» **WHAT TO PRODUCE**:
What you should give back is a precise copy of the lines below from the one containing "(576, 192) = (251, 309): purple" through the one containing "(552, 156) = (550, 214): none -> brown camera", with no pictures.

[[ EXTRACTED INFORMATION open ]]

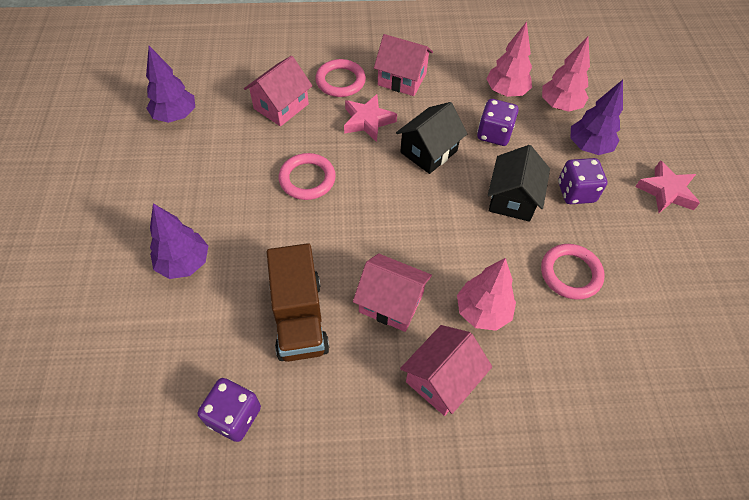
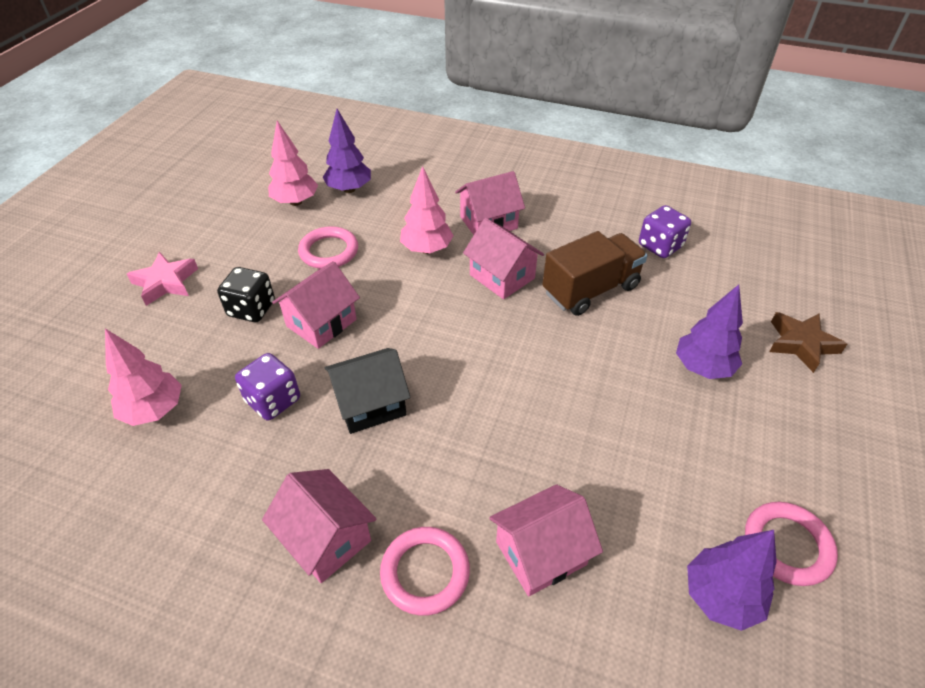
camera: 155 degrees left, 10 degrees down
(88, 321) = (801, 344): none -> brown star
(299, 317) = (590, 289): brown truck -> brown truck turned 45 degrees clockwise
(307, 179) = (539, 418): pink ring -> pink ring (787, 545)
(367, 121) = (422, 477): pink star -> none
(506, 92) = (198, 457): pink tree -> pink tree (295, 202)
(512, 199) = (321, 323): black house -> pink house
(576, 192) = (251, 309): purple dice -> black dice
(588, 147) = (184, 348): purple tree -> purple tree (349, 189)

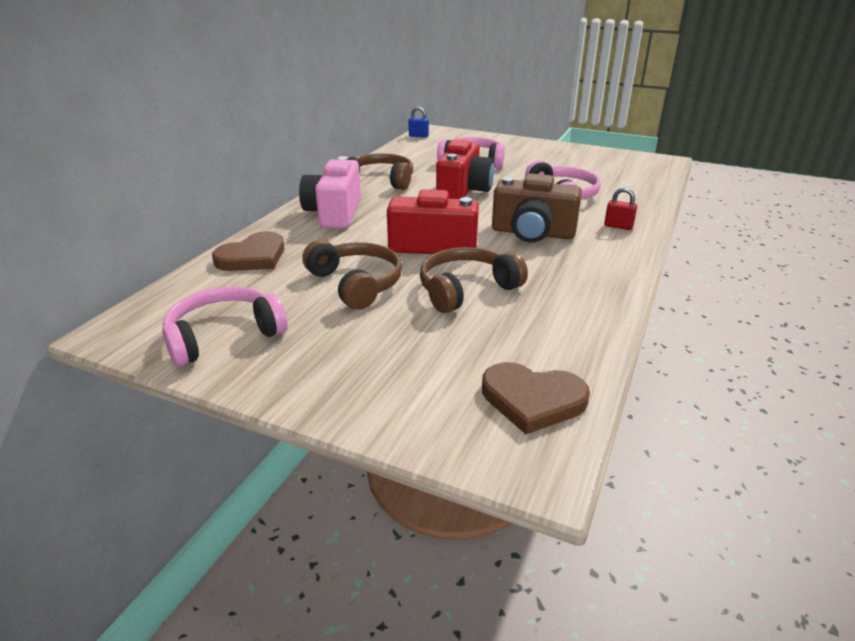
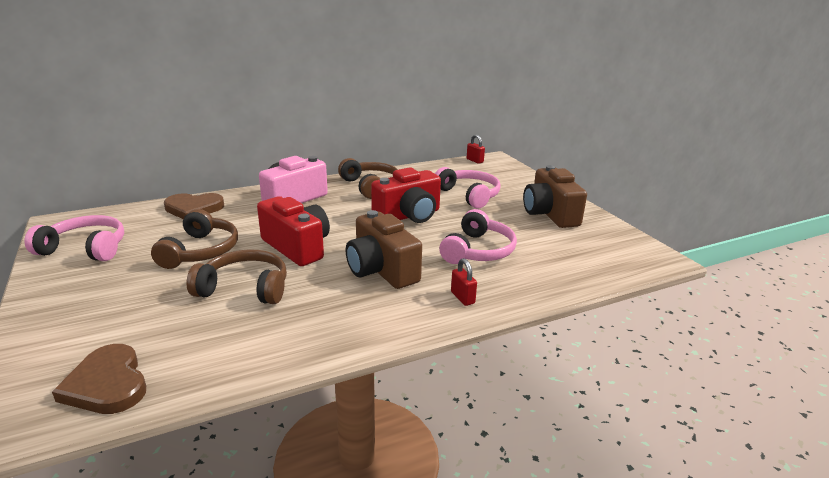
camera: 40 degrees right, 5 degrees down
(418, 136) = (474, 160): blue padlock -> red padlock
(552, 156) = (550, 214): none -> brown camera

[[ EXTRACTED INFORMATION closed ]]
[[ EXTRACTED INFORMATION open ]]

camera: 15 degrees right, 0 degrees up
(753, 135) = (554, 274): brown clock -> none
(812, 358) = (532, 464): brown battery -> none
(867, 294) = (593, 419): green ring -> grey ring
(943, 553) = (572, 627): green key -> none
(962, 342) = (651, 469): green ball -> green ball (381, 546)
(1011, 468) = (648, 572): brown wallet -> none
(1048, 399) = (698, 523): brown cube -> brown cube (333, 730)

[[ EXTRACTED INFORMATION closed ]]
[[ EXTRACTED INFORMATION open ]]

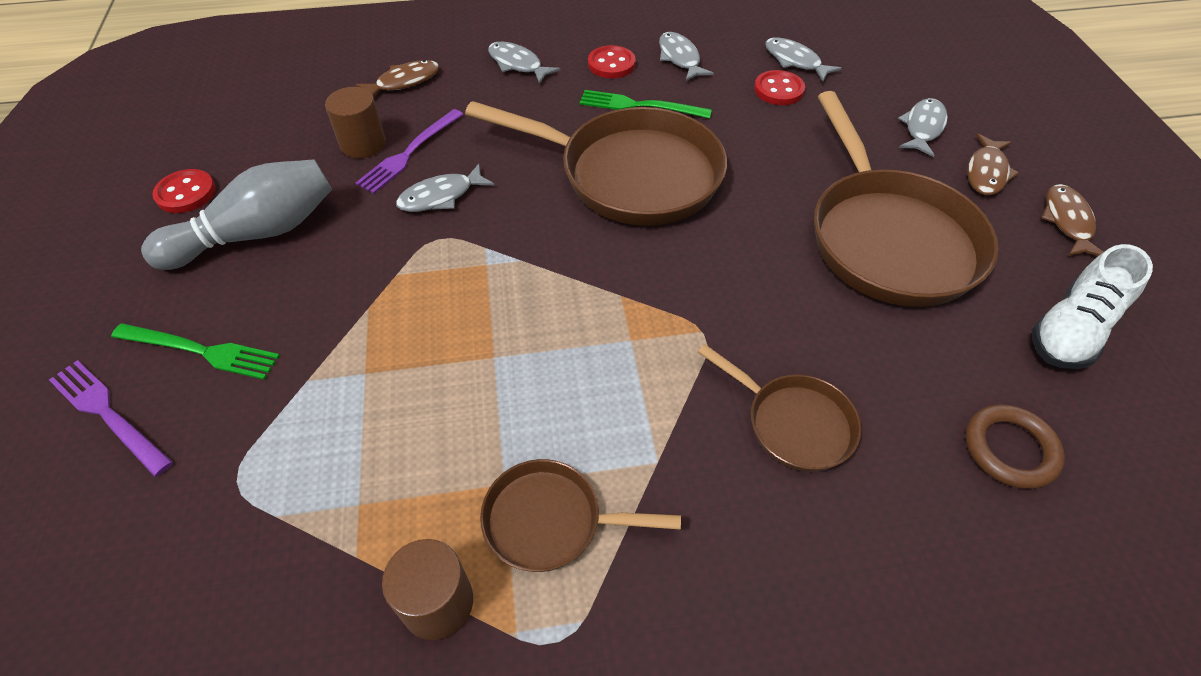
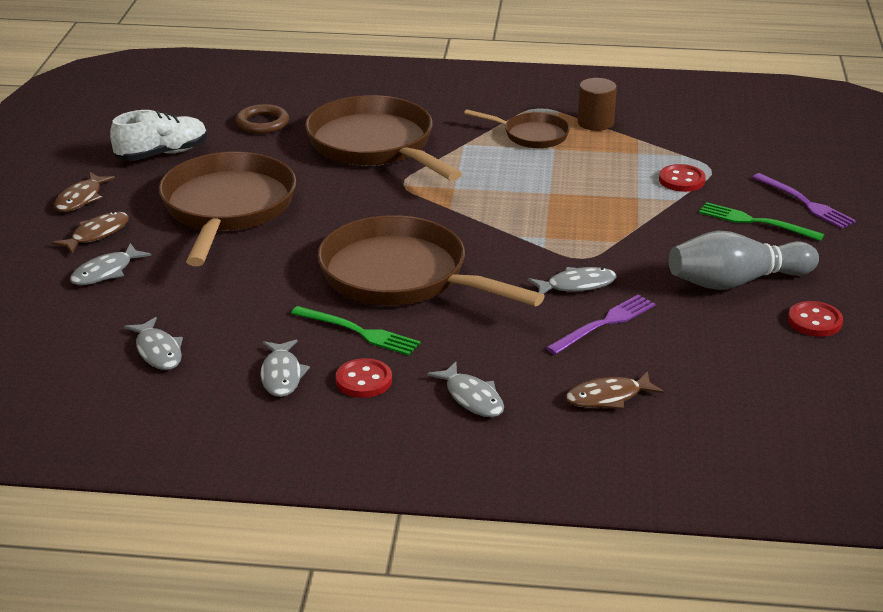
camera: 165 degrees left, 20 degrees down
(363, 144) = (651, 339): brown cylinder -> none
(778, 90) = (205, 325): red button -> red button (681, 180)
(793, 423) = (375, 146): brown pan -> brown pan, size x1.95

[[ EXTRACTED INFORMATION closed ]]

» **ANSWER FOR THE TASK**:
(576, 192) = (251, 309): purple dice -> black dice
(588, 147) = (184, 348): purple tree -> purple tree (349, 189)

camera: 40 degrees right, 5 degrees down
(418, 136) = (474, 160): blue padlock -> red padlock
(552, 156) = (550, 214): none -> brown camera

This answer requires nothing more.